◆ Exercise description
Transcribe only the lines of the listing below from the one holding "R8: 2.2k (VS, VTH) -> 2.2k (CMP, VTH)" through the one holding "V3: none -> AC 100mV (GND, SRC)", inclusive, without any change.

BEGIN Data for analysis

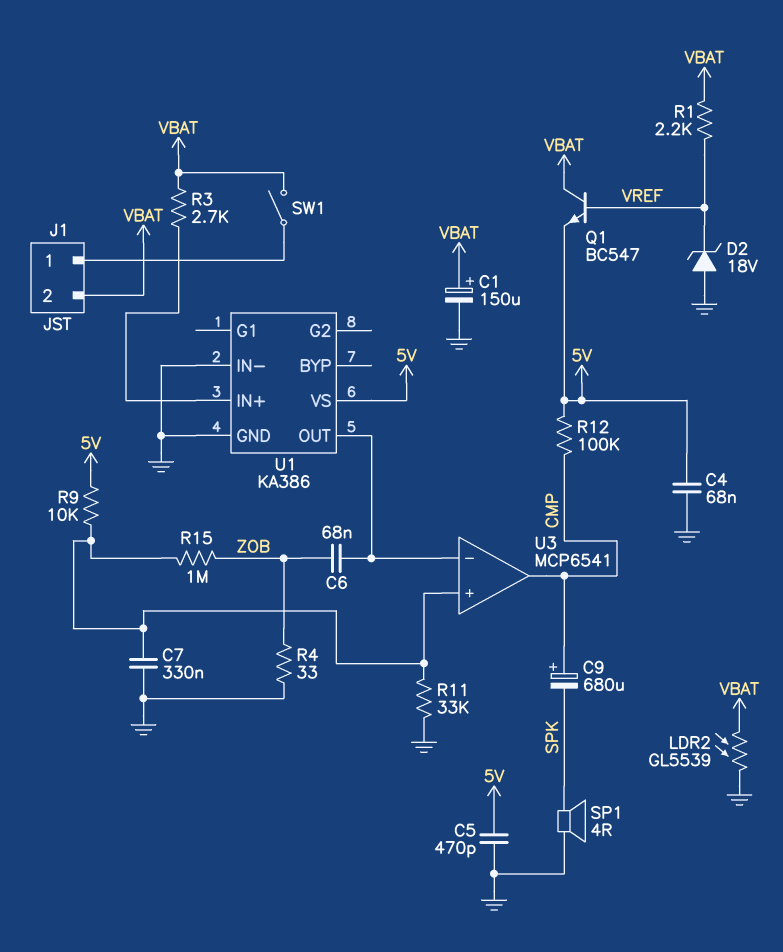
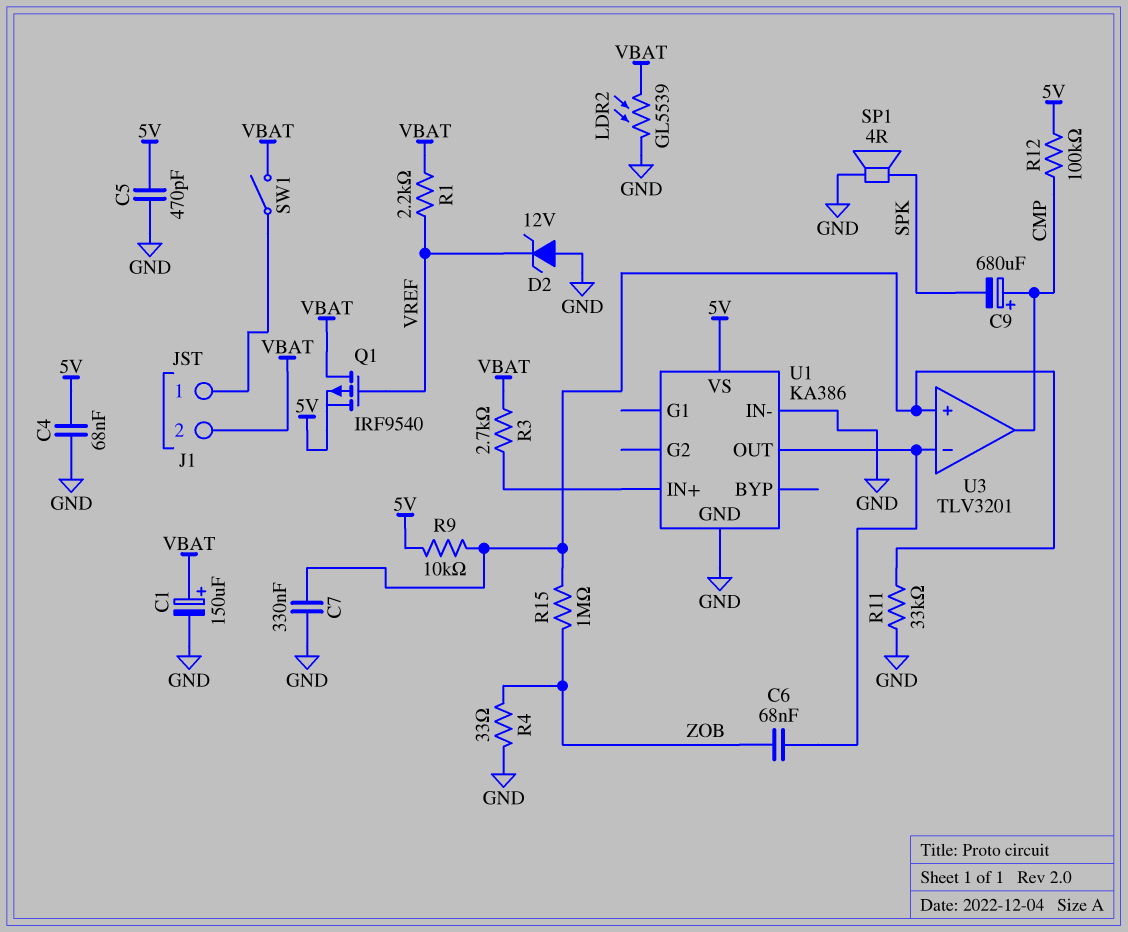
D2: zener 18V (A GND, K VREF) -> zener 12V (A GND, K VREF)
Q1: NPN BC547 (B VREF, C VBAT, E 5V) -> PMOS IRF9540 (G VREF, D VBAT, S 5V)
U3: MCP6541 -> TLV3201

END Data for analysis
BEGIN Data for analysis

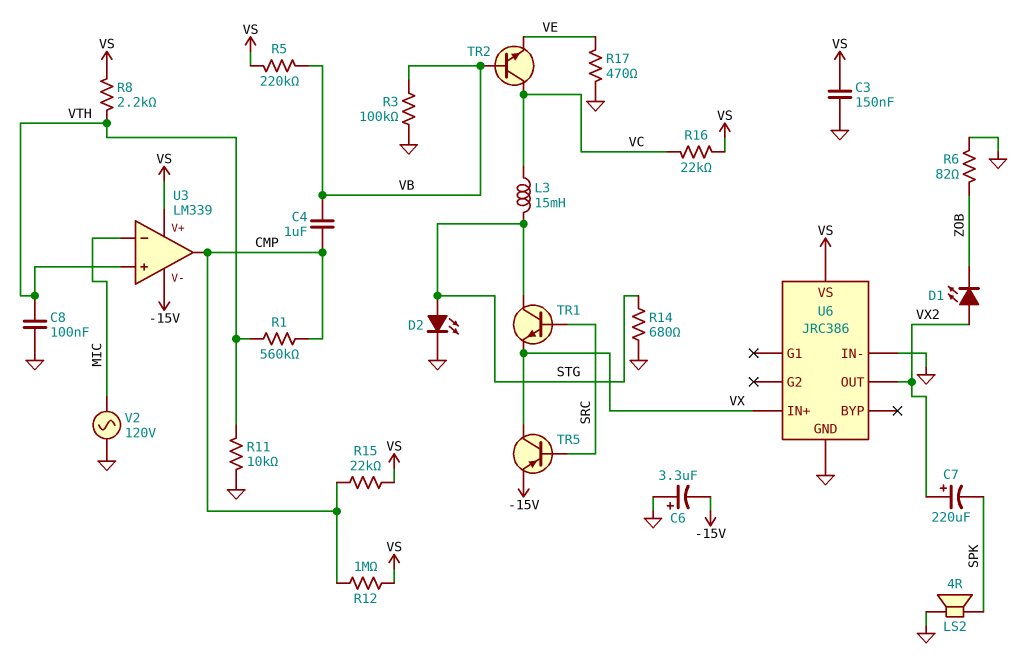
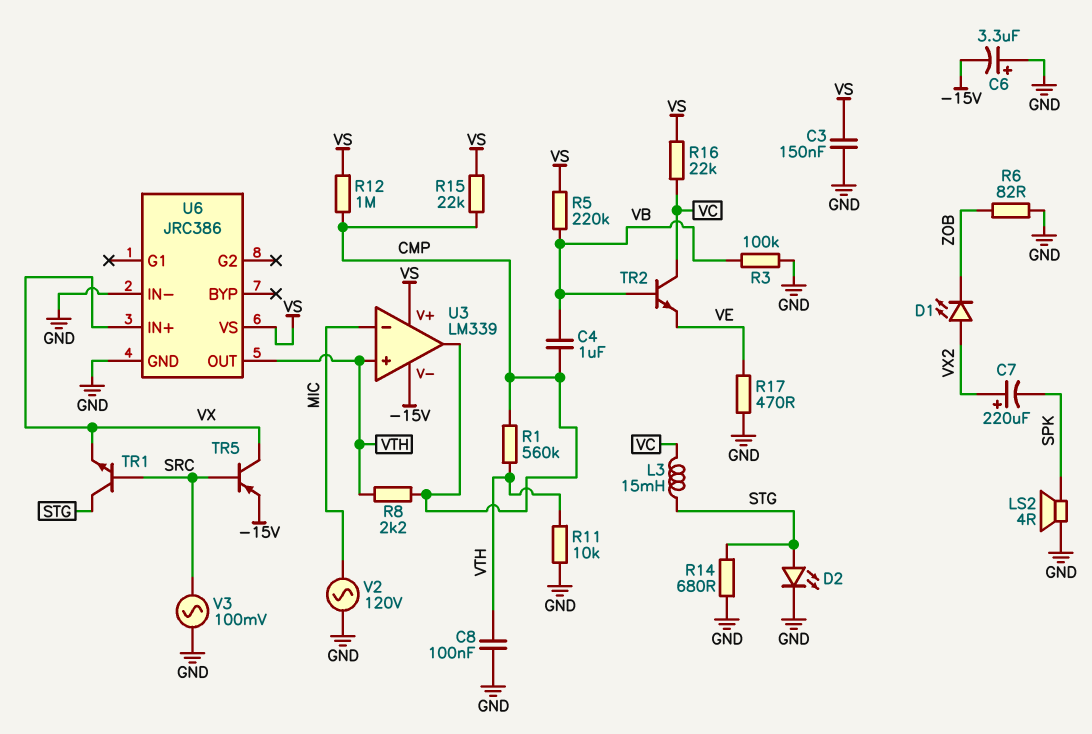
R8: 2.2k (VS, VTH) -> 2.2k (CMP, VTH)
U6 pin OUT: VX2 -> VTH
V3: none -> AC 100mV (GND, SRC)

END Data for analysis

◆ Expected answer
R8: 2.2k (VS, VTH) -> 2.2k (CMP, VTH)
U6 pin OUT: VX2 -> VTH
V3: none -> AC 100mV (GND, SRC)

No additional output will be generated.